> Dataset extract:
==========

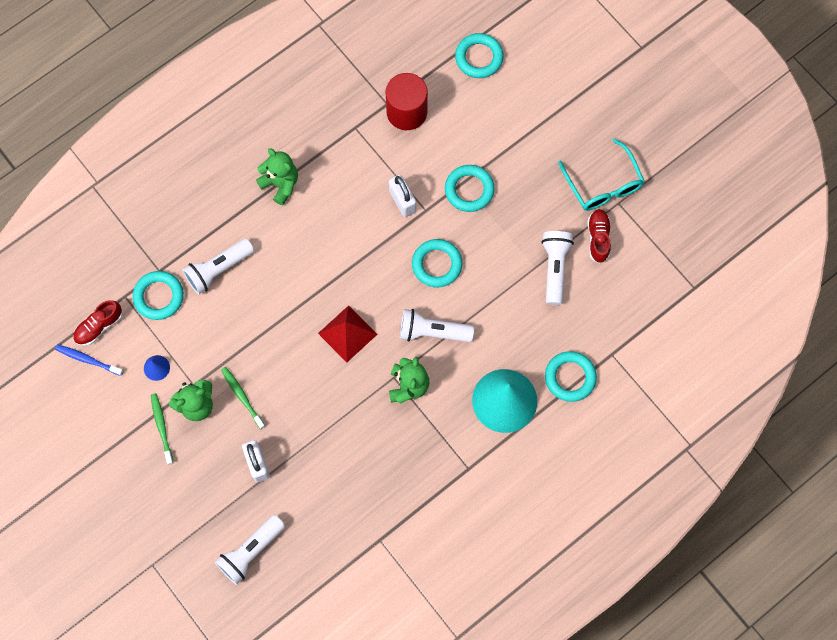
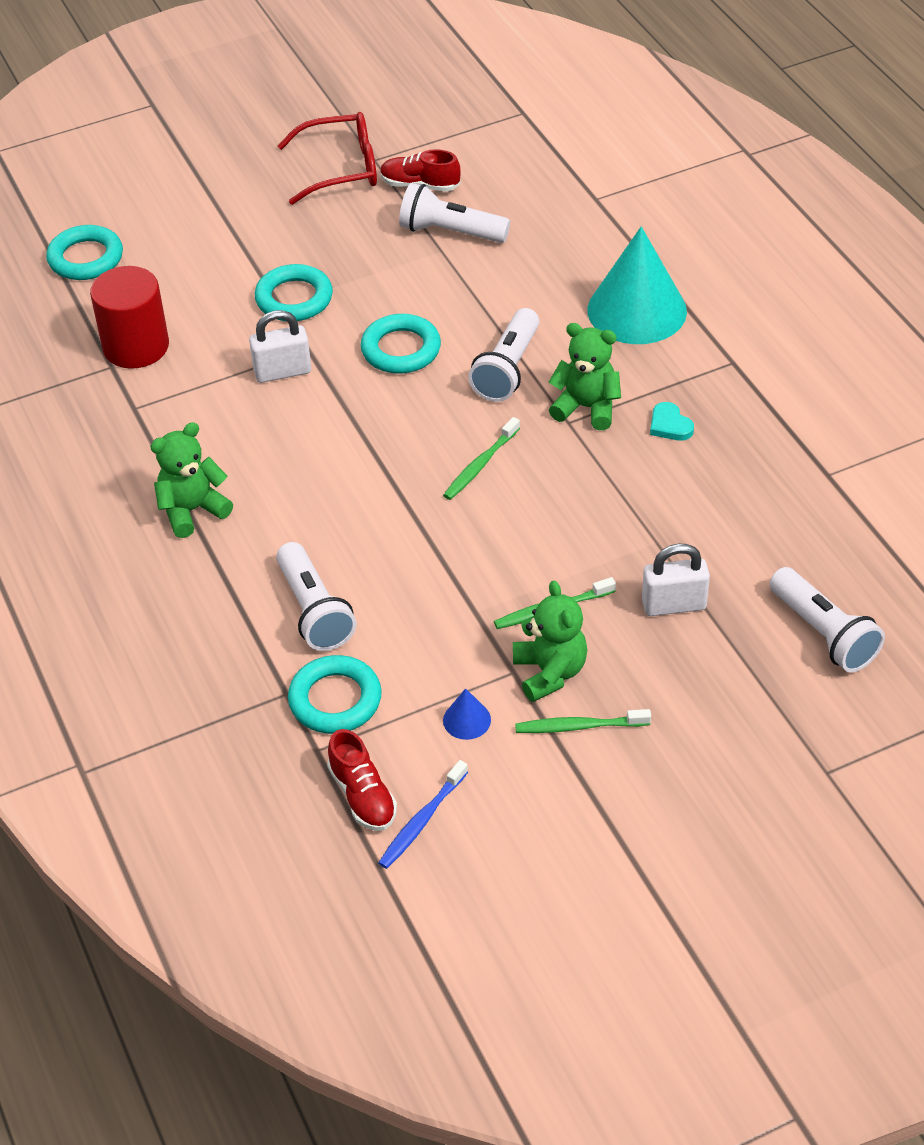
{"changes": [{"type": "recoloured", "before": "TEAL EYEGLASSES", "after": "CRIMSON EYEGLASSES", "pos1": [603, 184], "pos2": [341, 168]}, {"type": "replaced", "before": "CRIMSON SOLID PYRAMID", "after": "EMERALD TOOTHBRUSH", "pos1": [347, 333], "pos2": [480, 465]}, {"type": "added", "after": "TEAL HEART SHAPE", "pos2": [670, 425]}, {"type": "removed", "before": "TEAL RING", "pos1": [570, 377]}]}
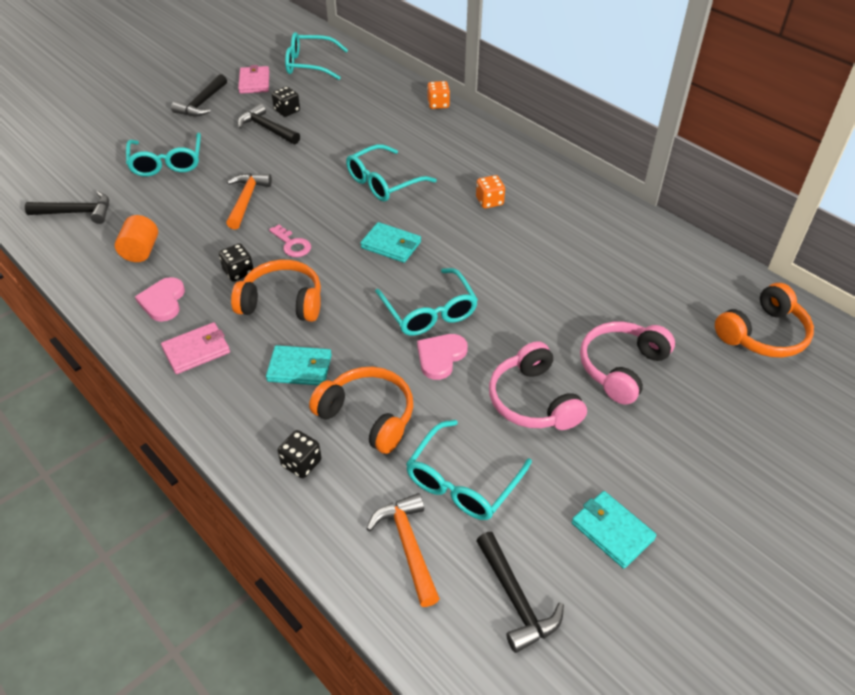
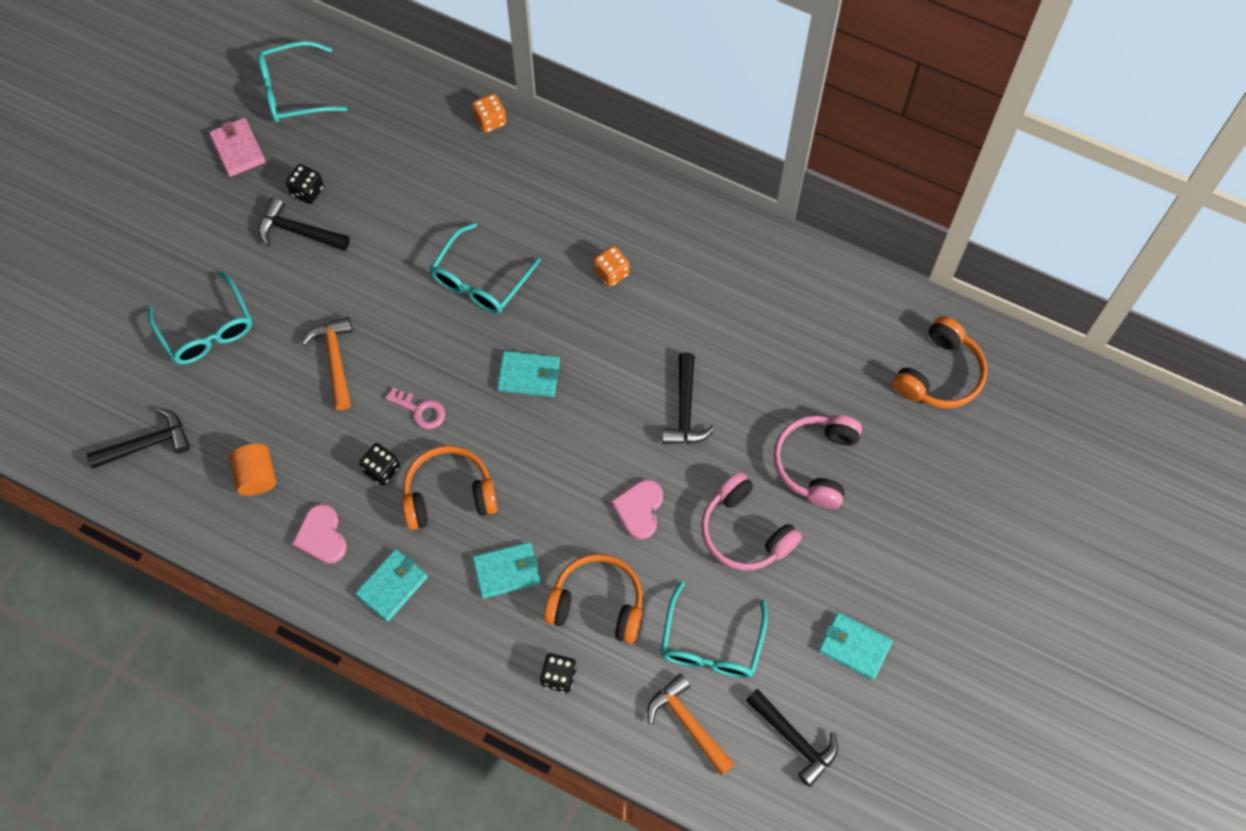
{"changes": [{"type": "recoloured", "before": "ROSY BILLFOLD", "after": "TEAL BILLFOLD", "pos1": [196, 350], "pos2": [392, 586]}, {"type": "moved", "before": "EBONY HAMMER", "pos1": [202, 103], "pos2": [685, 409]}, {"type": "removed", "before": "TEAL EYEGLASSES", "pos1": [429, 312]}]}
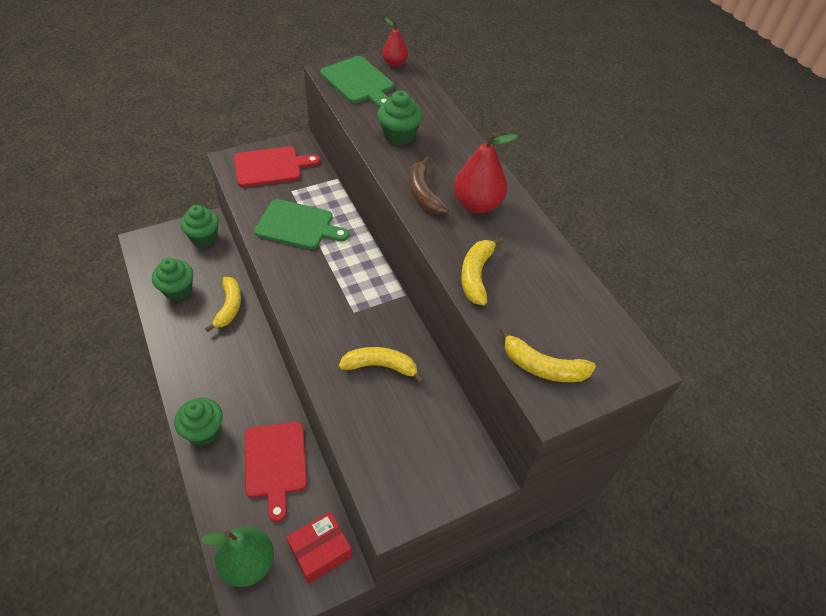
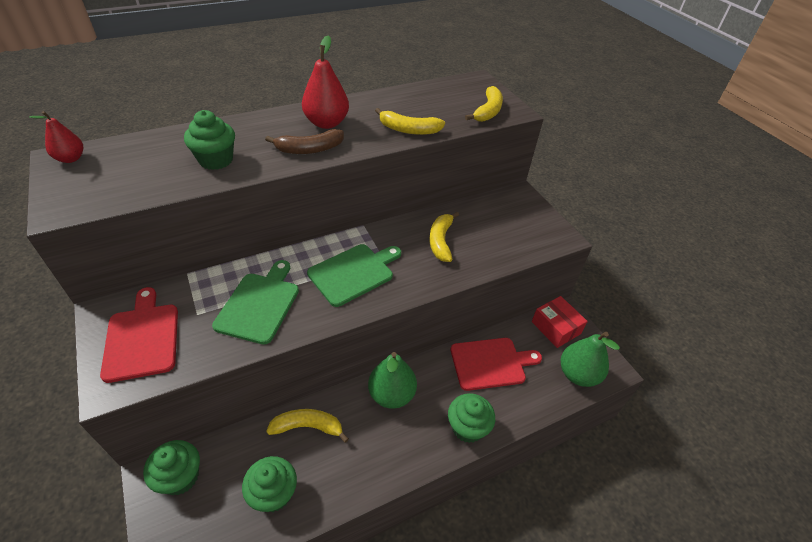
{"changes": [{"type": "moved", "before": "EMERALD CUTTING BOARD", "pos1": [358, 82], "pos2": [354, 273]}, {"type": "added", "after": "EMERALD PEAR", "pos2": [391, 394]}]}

==========

> Work item: Any picture in the listing above gets left out; output the rest exactly.

> Answer:
{"changes": [{"type": "recoloured", "before": "TEAL EYEGLASSES", "after": "CRIMSON EYEGLASSES", "pos1": [603, 184], "pos2": [341, 168]}, {"type": "replaced", "before": "CRIMSON SOLID PYRAMID", "after": "EMERALD TOOTHBRUSH", "pos1": [347, 333], "pos2": [480, 465]}, {"type": "added", "after": "TEAL HEART SHAPE", "pos2": [670, 425]}, {"type": "removed", "before": "TEAL RING", "pos1": [570, 377]}]}
{"changes": [{"type": "recoloured", "before": "ROSY BILLFOLD", "after": "TEAL BILLFOLD", "pos1": [196, 350], "pos2": [392, 586]}, {"type": "moved", "before": "EBONY HAMMER", "pos1": [202, 103], "pos2": [685, 409]}, {"type": "removed", "before": "TEAL EYEGLASSES", "pos1": [429, 312]}]}
{"changes": [{"type": "moved", "before": "EMERALD CUTTING BOARD", "pos1": [358, 82], "pos2": [354, 273]}, {"type": "added", "after": "EMERALD PEAR", "pos2": [391, 394]}]}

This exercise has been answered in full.